_Records for processing_
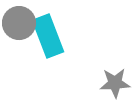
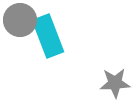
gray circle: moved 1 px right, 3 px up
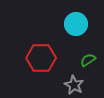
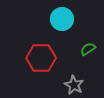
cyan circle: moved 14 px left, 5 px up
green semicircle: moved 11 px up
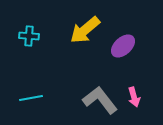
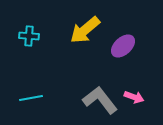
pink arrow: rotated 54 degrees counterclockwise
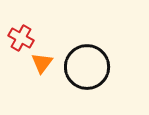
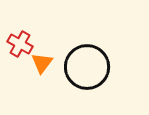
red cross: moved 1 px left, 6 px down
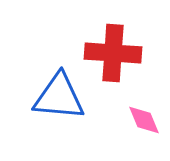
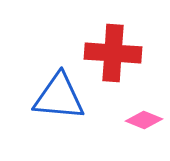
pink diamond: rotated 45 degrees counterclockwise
==
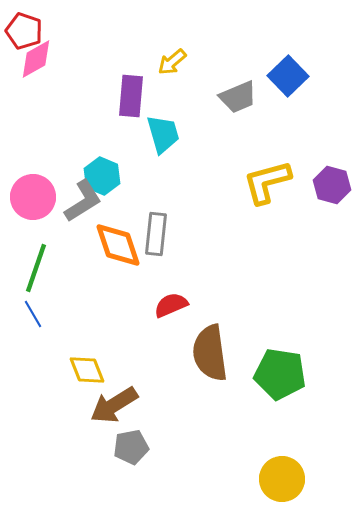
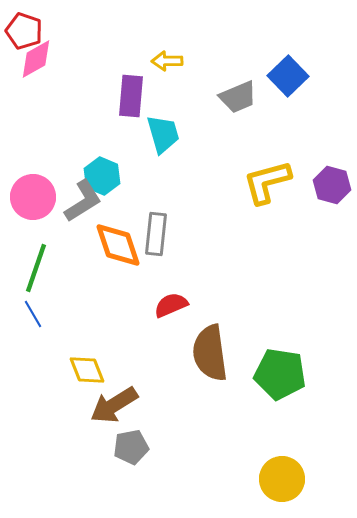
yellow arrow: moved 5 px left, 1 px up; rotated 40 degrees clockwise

_Task statement_
Answer with the count alone: how many lines in the data above have "arrow" in them?

_Output for this exercise_
2